━━ DATA EXTRACT

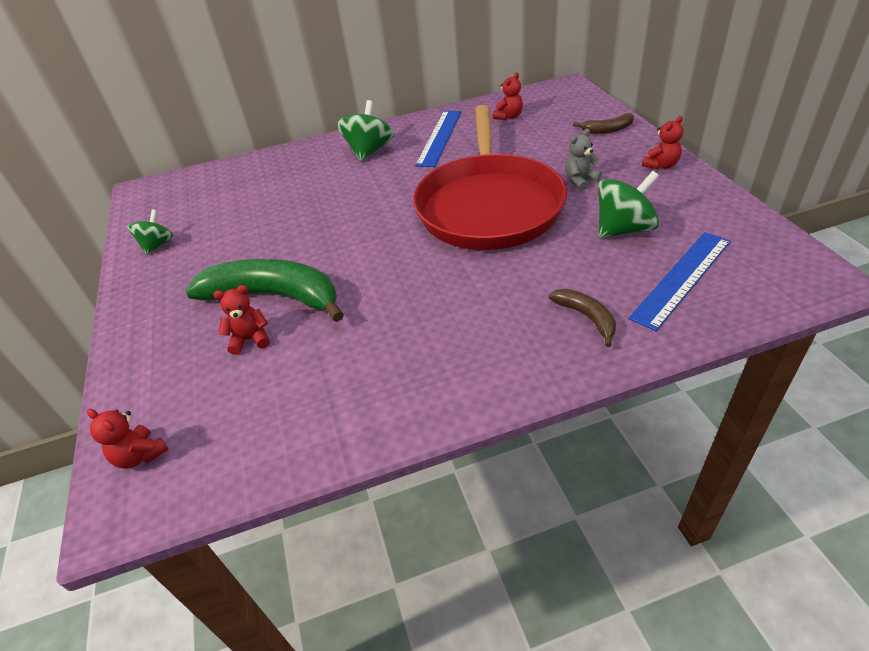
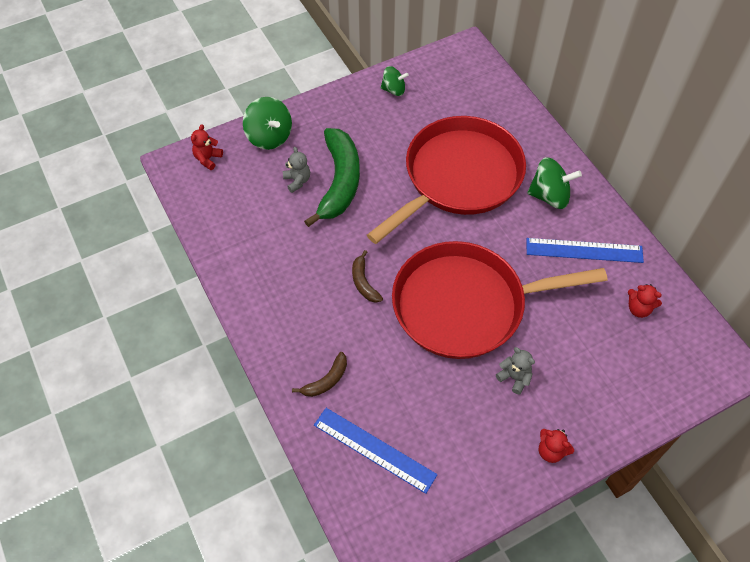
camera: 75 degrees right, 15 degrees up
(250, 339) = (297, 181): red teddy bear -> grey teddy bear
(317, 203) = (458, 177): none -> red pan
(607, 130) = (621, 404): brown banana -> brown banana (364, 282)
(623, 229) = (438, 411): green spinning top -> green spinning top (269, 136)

━━━━

## WHAT IS EXPECTED
Reproduce without change every line of the entries above, from the one containing "(607, 130) = (621, 404): brown" through the last.

## TASK SOLUTION
(607, 130) = (621, 404): brown banana -> brown banana (364, 282)
(623, 229) = (438, 411): green spinning top -> green spinning top (269, 136)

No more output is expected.